What you are asked to do => Beginning with the line where "purple brick K4:K5" appears, please restate each line of the records below word for word until the last one, inclusive, and nothing else.

Input records =>
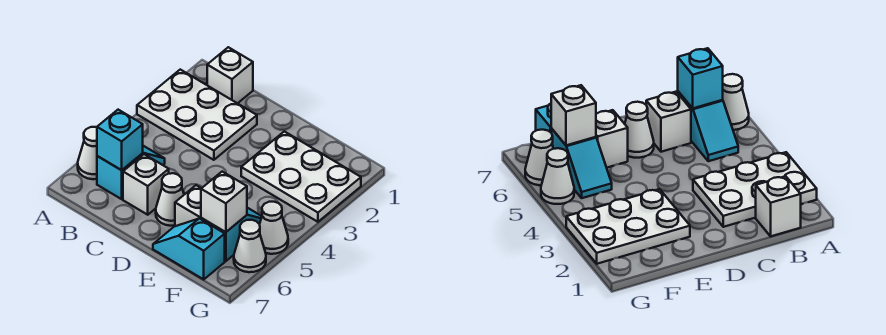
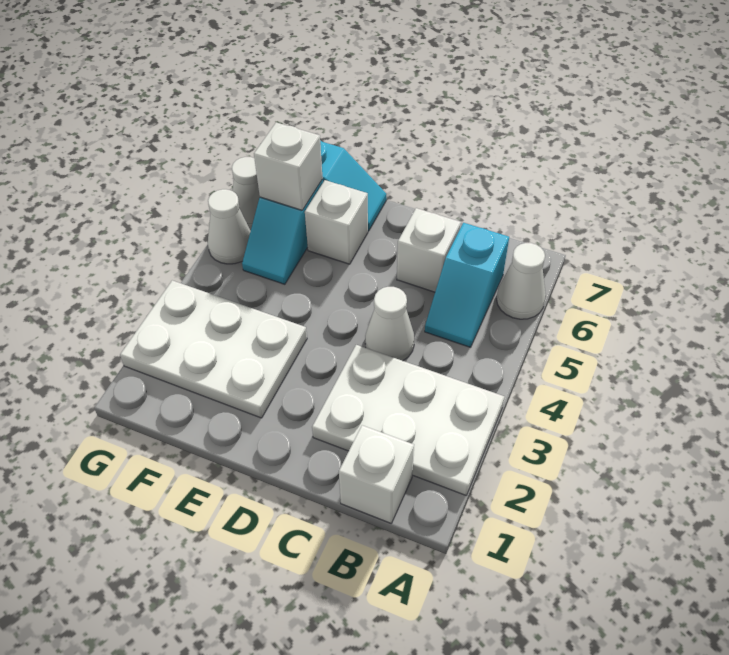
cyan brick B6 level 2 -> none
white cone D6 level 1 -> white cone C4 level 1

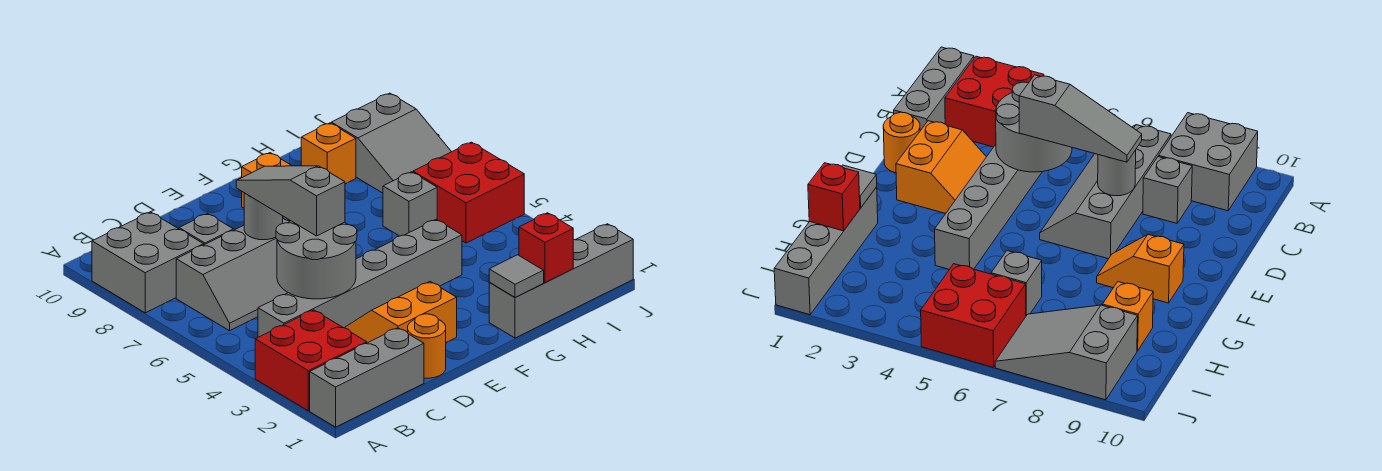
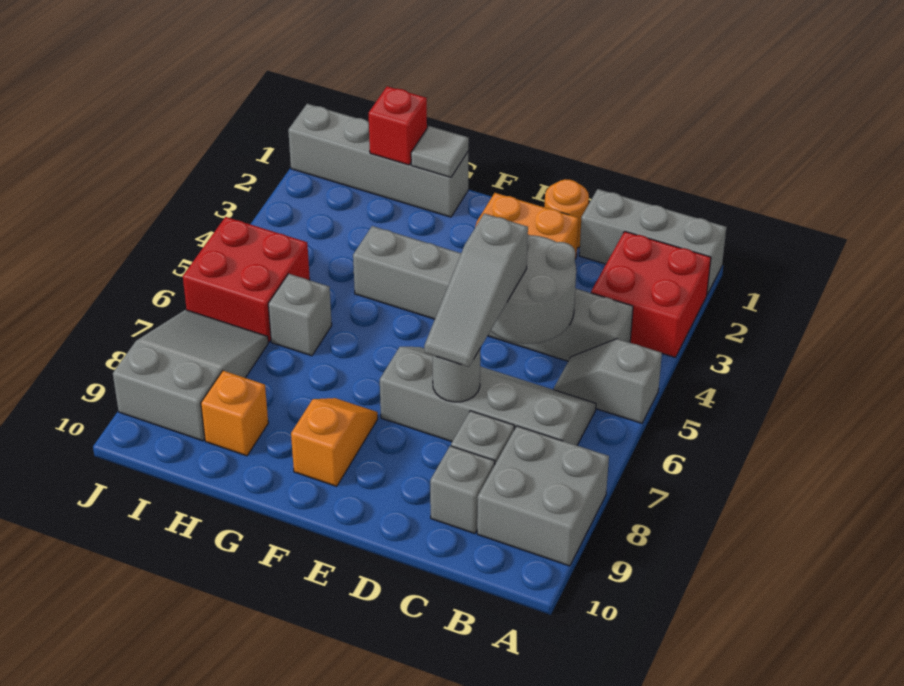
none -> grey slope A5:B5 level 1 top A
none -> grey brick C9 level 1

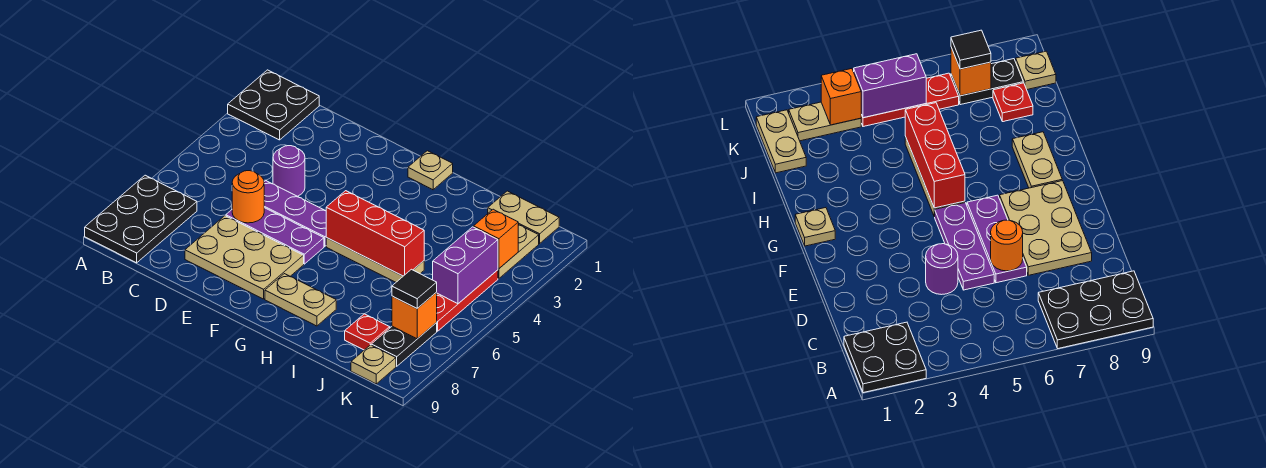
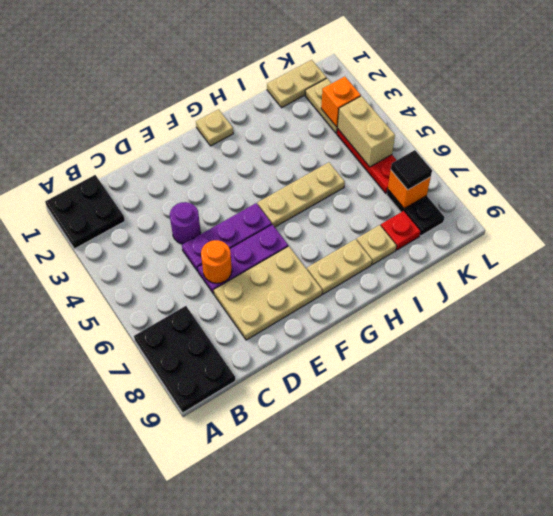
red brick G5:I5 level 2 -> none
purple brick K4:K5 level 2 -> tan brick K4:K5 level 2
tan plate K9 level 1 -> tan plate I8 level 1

Your response =>
purple brick K4:K5 level 2 -> tan brick K4:K5 level 2
tan plate K9 level 1 -> tan plate I8 level 1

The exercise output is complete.